Task to complete:
Your task is to transcribe all of the records exactly and leave out the pictures.

Provided material:
== == ==
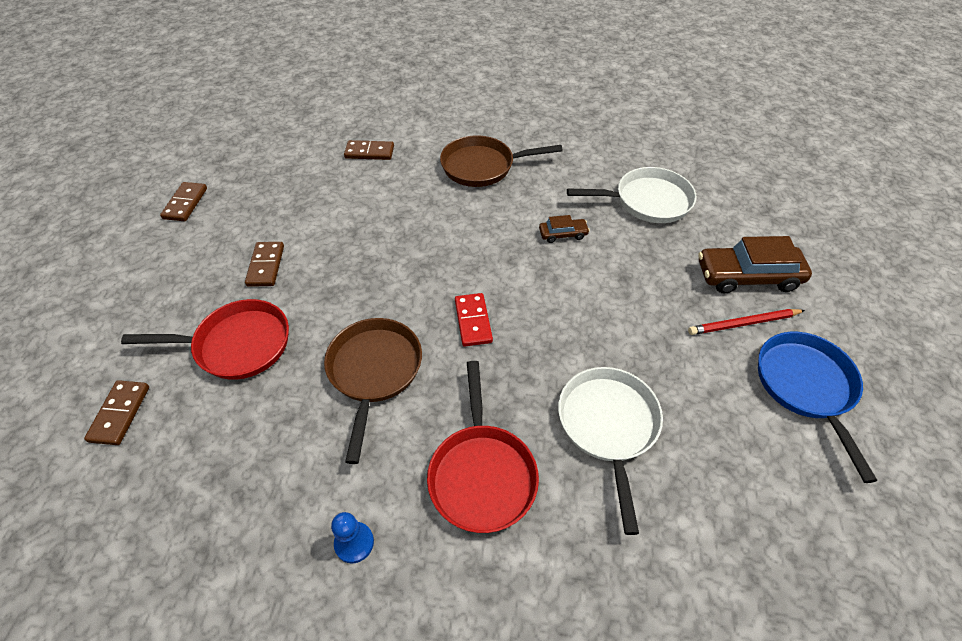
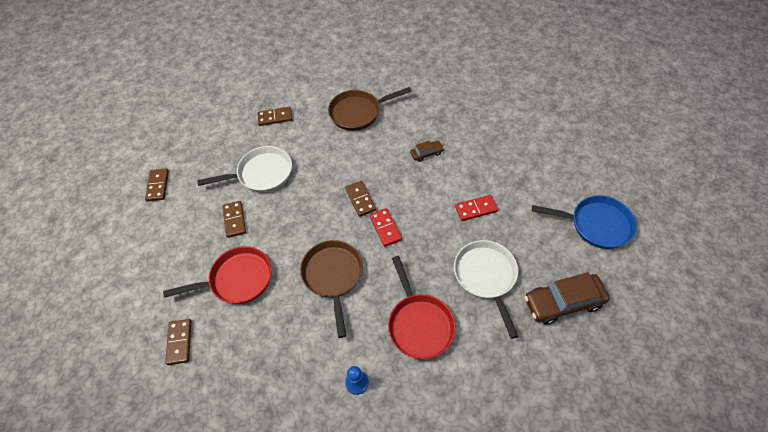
camera: 10 degrees left, 5 degrees up
white pan [567,167,696,223] -> white pan moved to [197,146,292,193]
red pencil [688,309,805,335] -> none
brown car [698,236,812,294] -> brown car moved to [524,272,610,325]
blue pan [758,332,877,483] -> blue pan turned 120 degrees clockwise [532,195,637,249]
none -> brown domino [345,181,376,217]
none -> red domino [455,195,498,221]

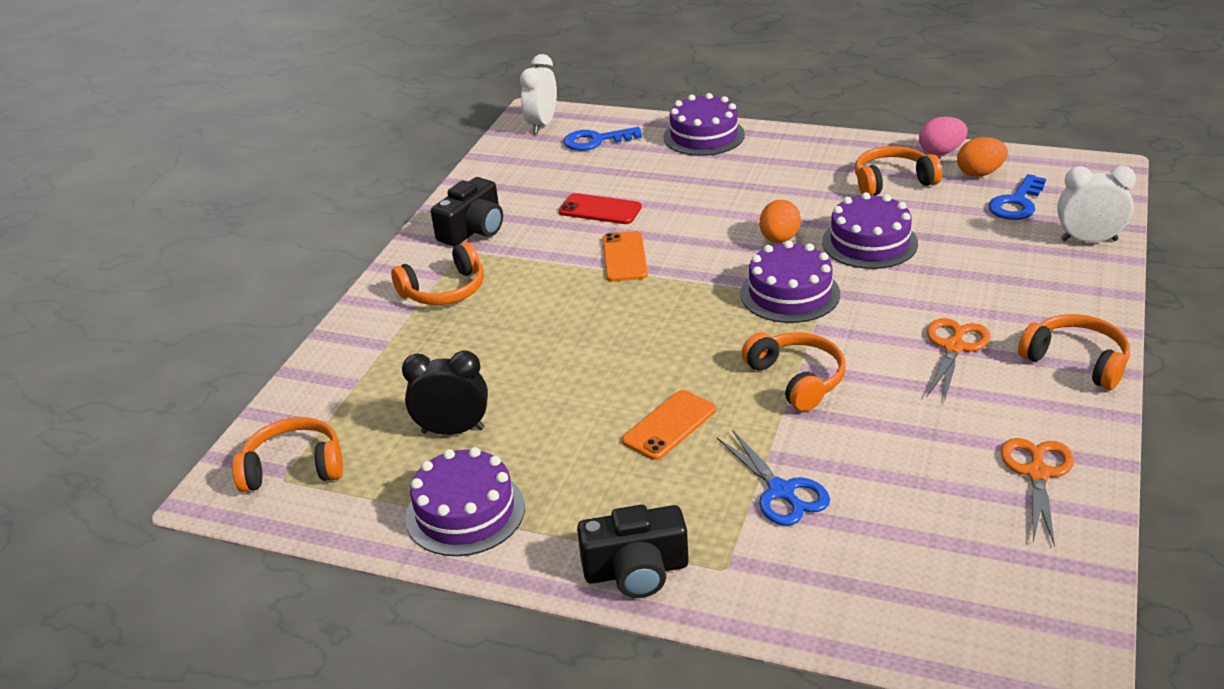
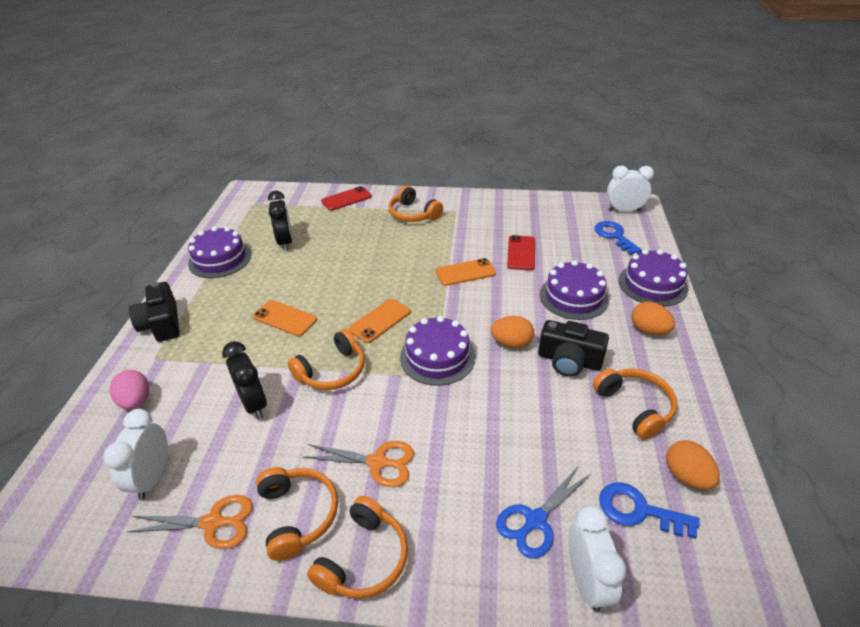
camera: 75 degrees right, 5 degrees up
orange headphones [232,417,343,492] -> orange headphones moved to [256,467,338,561]
black camera [431,177,503,246] -> black camera moved to [538,320,609,377]
blue scissors [717,430,830,526] -> blue scissors moved to [496,466,592,558]
purple cake [822,192,918,269] -> purple cake moved to [540,260,609,320]
pink egg [919,117,968,155] -> pink egg moved to [109,370,149,410]
none -> white clock [104,409,168,500]
none -> black clock [222,341,267,419]
none -> red phone [321,186,372,211]
none -> orange phone [349,298,411,343]
none -> orange egg [631,302,675,335]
== == ==
Exercise result:
camera: 10 degrees left, 5 degrees up
white pan [567,167,696,223] -> white pan moved to [197,146,292,193]
red pencil [688,309,805,335] -> none
brown car [698,236,812,294] -> brown car moved to [524,272,610,325]
blue pan [758,332,877,483] -> blue pan turned 120 degrees clockwise [532,195,637,249]
none -> brown domino [345,181,376,217]
none -> red domino [455,195,498,221]

camera: 75 degrees right, 5 degrees up
orange headphones [232,417,343,492] -> orange headphones moved to [256,467,338,561]
black camera [431,177,503,246] -> black camera moved to [538,320,609,377]
blue scissors [717,430,830,526] -> blue scissors moved to [496,466,592,558]
purple cake [822,192,918,269] -> purple cake moved to [540,260,609,320]
pink egg [919,117,968,155] -> pink egg moved to [109,370,149,410]
none -> white clock [104,409,168,500]
none -> black clock [222,341,267,419]
none -> red phone [321,186,372,211]
none -> orange phone [349,298,411,343]
none -> orange egg [631,302,675,335]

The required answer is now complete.